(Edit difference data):
────────────────────

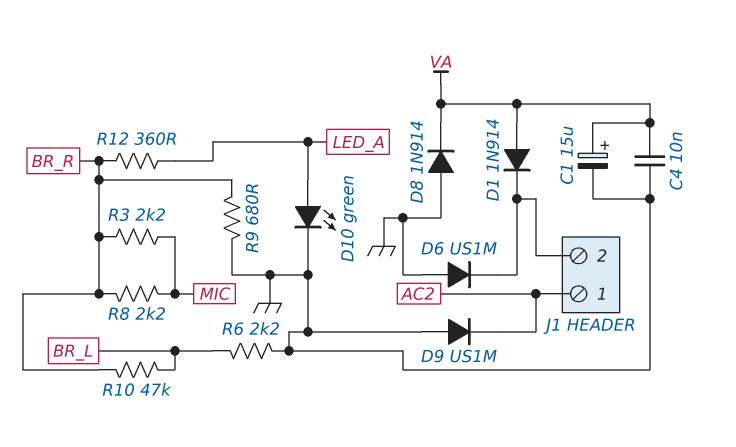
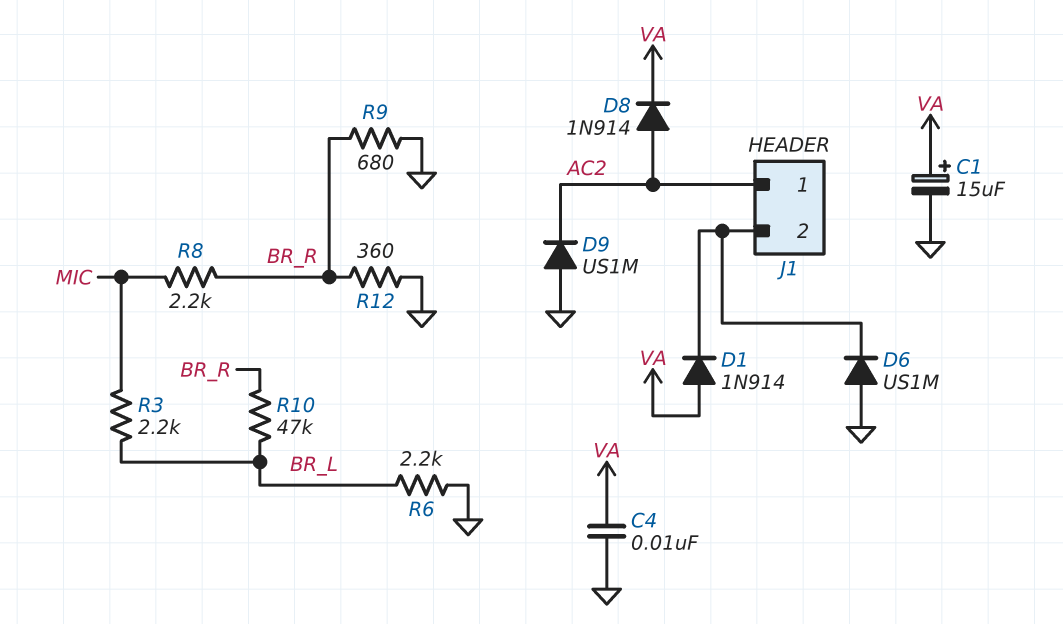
D8: diode 1N914 (A GND, K VA) -> diode 1N914 (A AC2, K VA)
D10: LED green (A LED_A, K GND) -> none
R3: 2.2k (BR_R, MIC) -> 2.2k (BR_L, MIC)
R12: 360 (BR_R, LED_A) -> 360 (BR_R, GND)

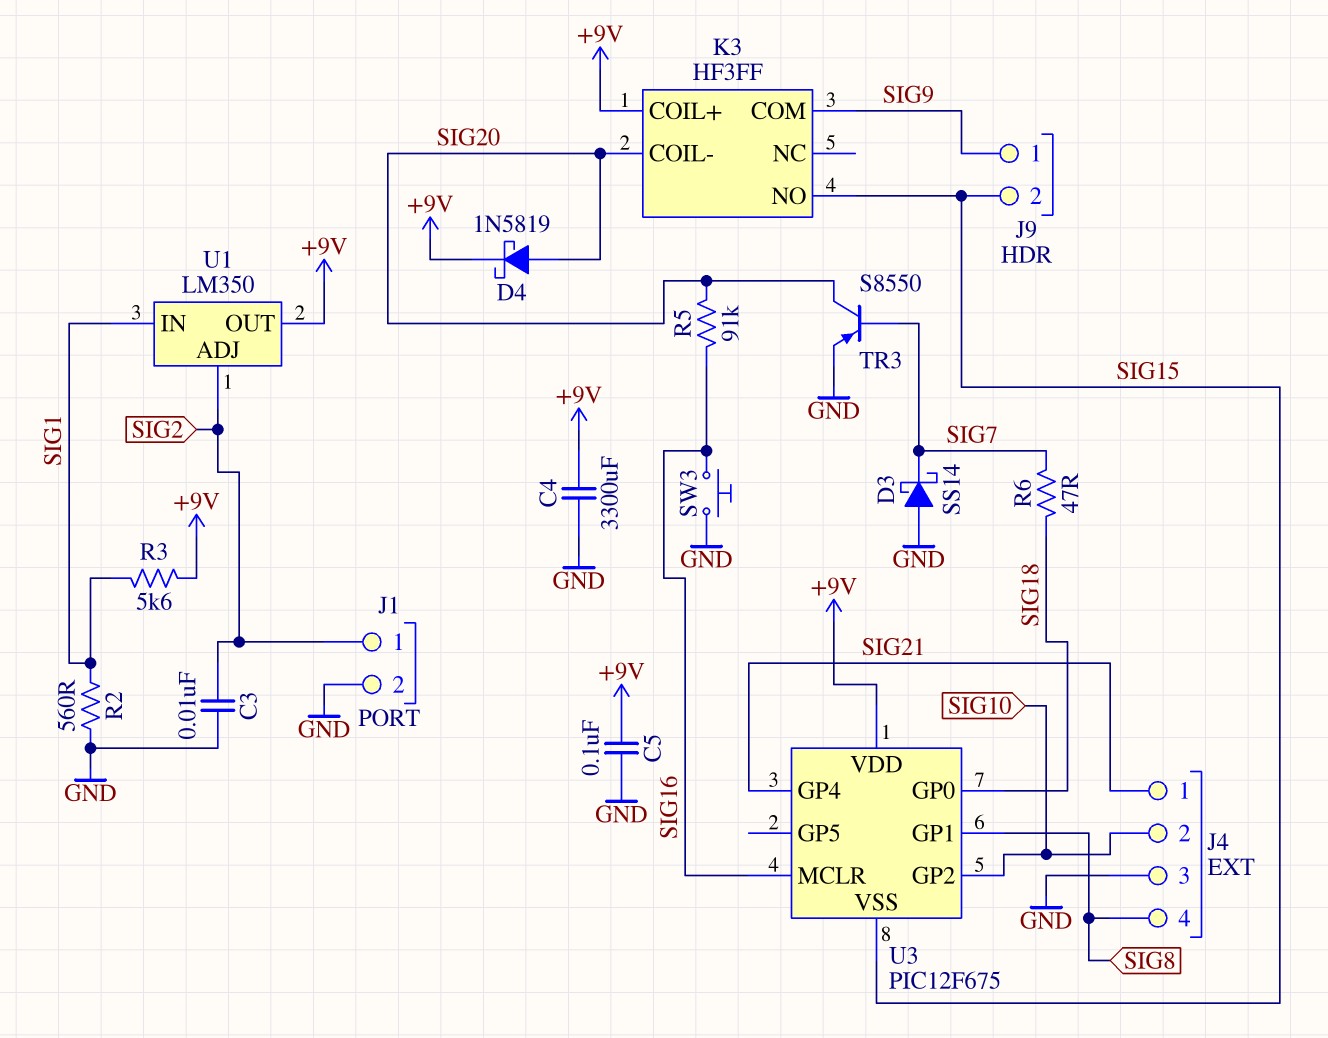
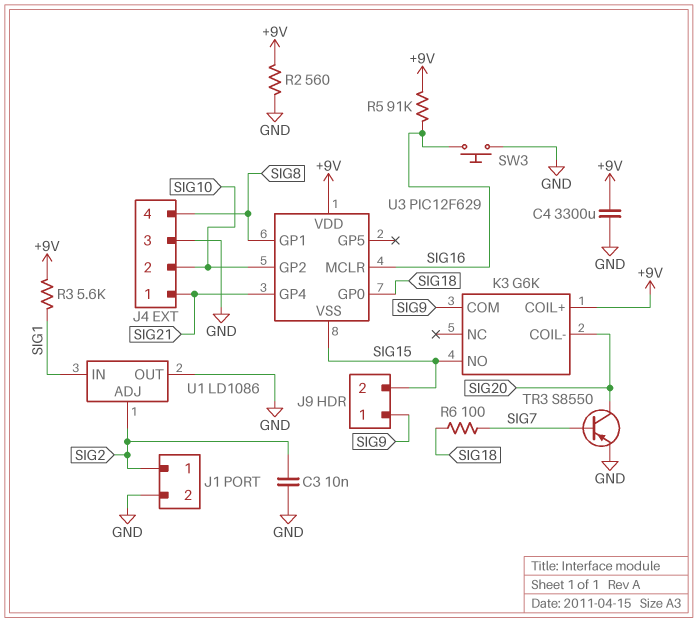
C5: 100nF (+9V, GND) -> none
D3: schottky SS14 (A GND, K SIG7) -> none
D4: schottky 1N5819 (A SIG20, K +9V) -> none
K3: HF3FF -> G6K
R2: 560 (GND, SIG1) -> 560 (+9V, GND)
R5: 91k (SIG16, SIG20) -> 91k (+9V, SIG16)
R6: 47 (SIG7, SIG18) -> 100 (SIG7, SIG18)
U1: LM350 -> LD1086
U1 pin OUT: +9V -> GND
U3: PIC12F675 -> PIC12F629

────────────────────

(What needs to be done):
Select every line in the records above that contains the word "schottky".

(Result of this exercise):
D3: schottky SS14 (A GND, K SIG7) -> none
D4: schottky 1N5819 (A SIG20, K +9V) -> none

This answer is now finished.